**Stored items**
^^^^

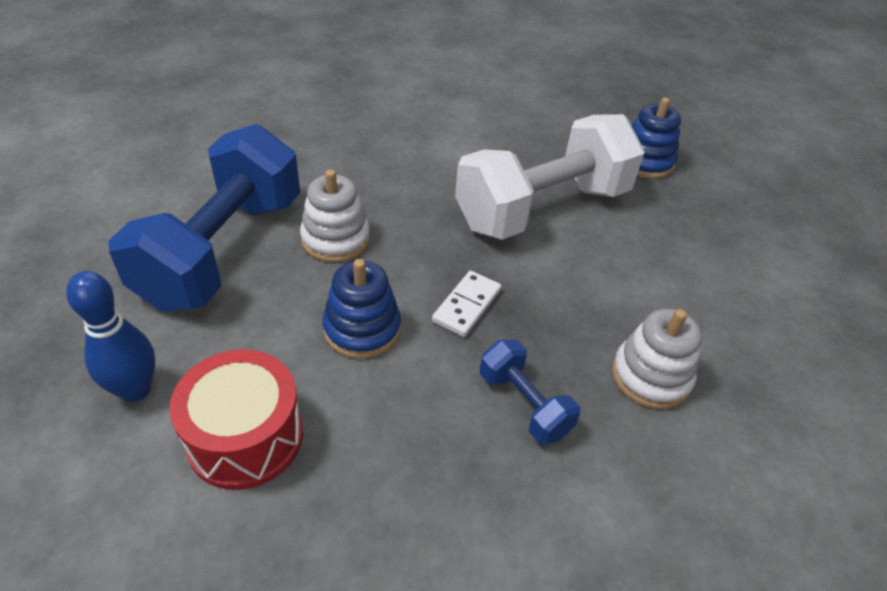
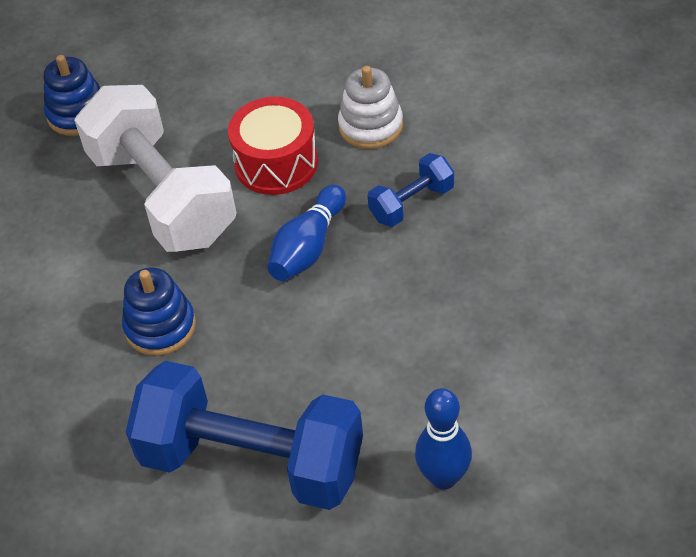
camera: 85 degrees left, 5 degrees up
(245, 437) = (477, 381): red drum -> red drum (276, 163)
(335, 239) = (225, 364): white stacking toy -> none
(362, 329) = (347, 321): blue stacking toy -> blue stacking toy (160, 327)
(467, 306) = (308, 247): white domino -> blue bowling pin

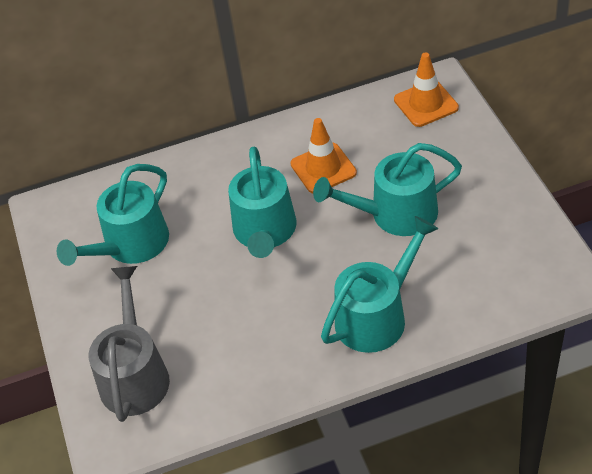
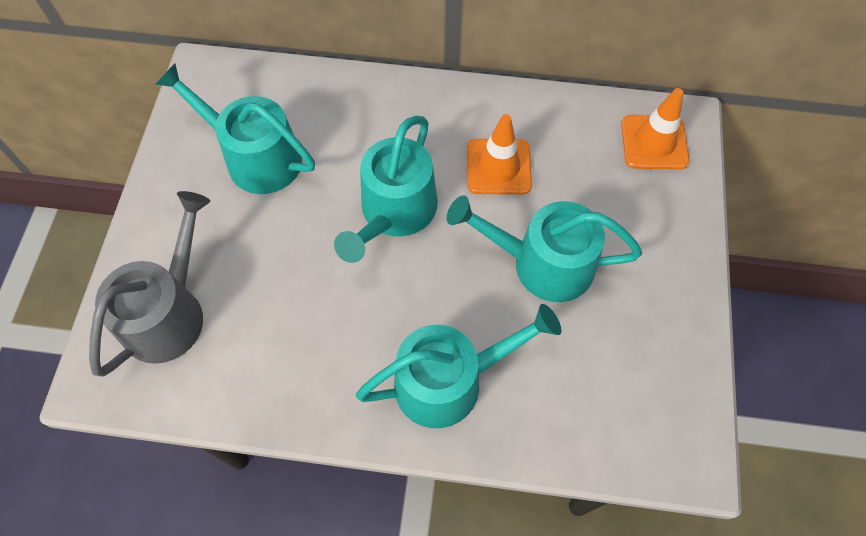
camera: 20 degrees right, 15 degrees up
(131, 245) = (255, 157): turquoise watering can -> turquoise watering can turned 60 degrees clockwise

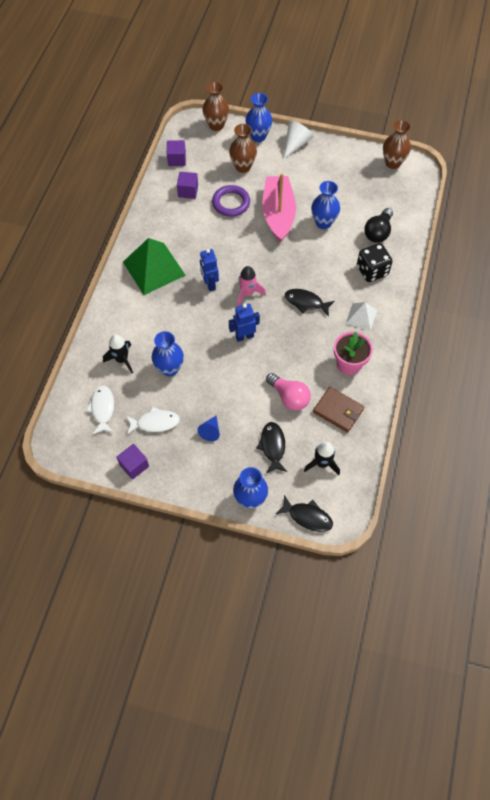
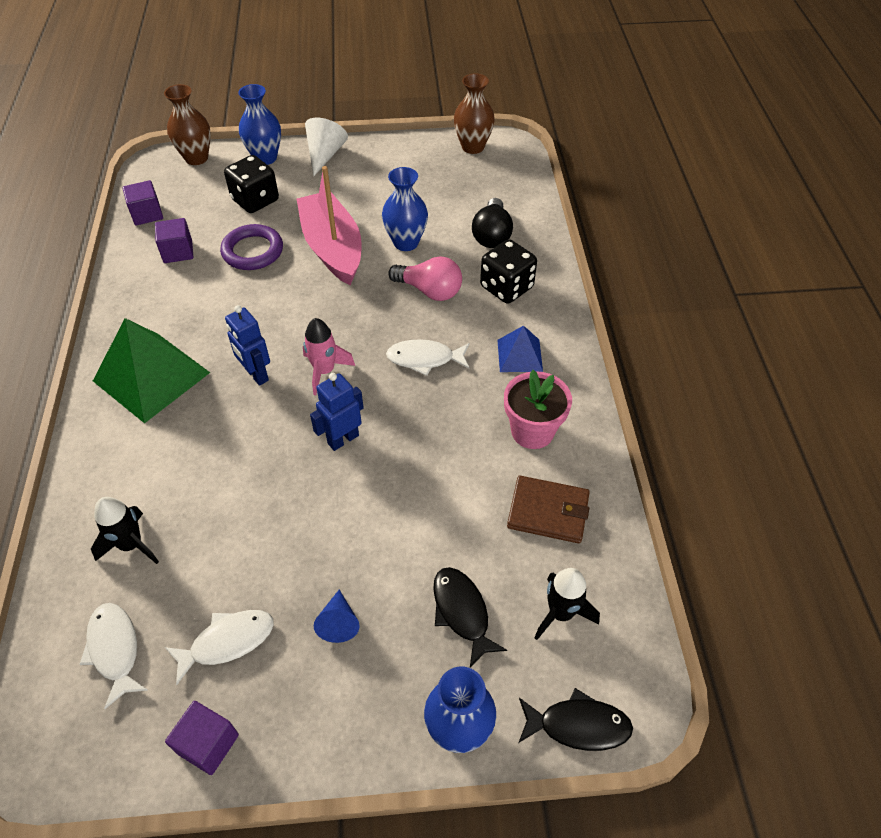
camera: 20 degrees left, 10 degrees down
(169, 368) = (227, 533): blue vase -> none
(243, 167) = (255, 200): brown vase -> black dice
(289, 397) = (456, 515): pink light bulb -> pink light bulb (429, 291)
(306, 302) = (424, 359): black fish -> white fish
(361, 317) = (519, 355): white pyramid -> blue pyramid

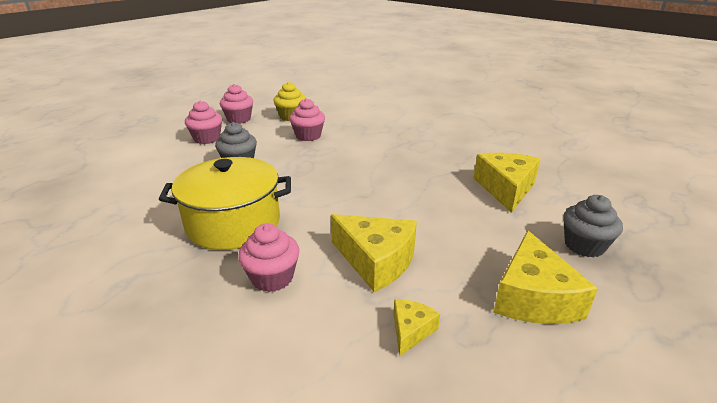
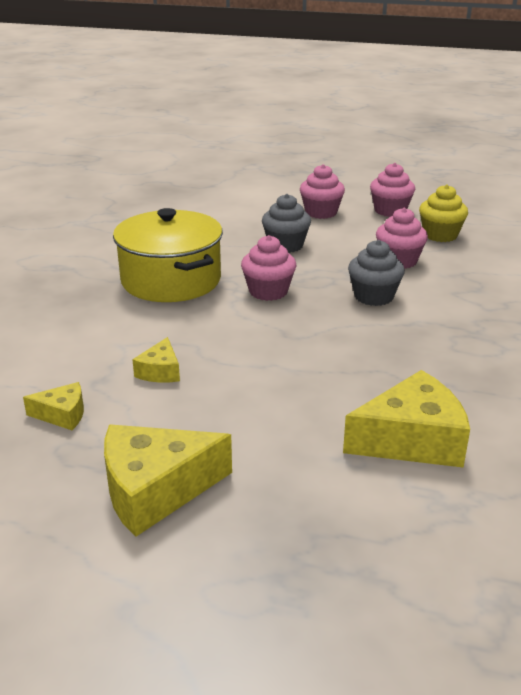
camera: 65 degrees right, 0 degrees up
(272, 278) = (100, 324): pink cupcake -> pink cupcake (268, 291)
(376, 261) = (160, 371): yellow cheese -> yellow cheese, size x0.51
(584, 245) = (304, 531): grey cupcake -> grey cupcake (373, 296)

^^^^

**Action item**
Your answer must be the lines from the one containing "(306, 302) = (424, 359): black" through the final line of the entries, duplicated exactly, with both ends kept and all pictures left out.

**Problem solution**
(306, 302) = (424, 359): black fish -> white fish
(361, 317) = (519, 355): white pyramid -> blue pyramid

camera: 65 degrees right, 0 degrees up
(272, 278) = (100, 324): pink cupcake -> pink cupcake (268, 291)
(376, 261) = (160, 371): yellow cheese -> yellow cheese, size x0.51
(584, 245) = (304, 531): grey cupcake -> grey cupcake (373, 296)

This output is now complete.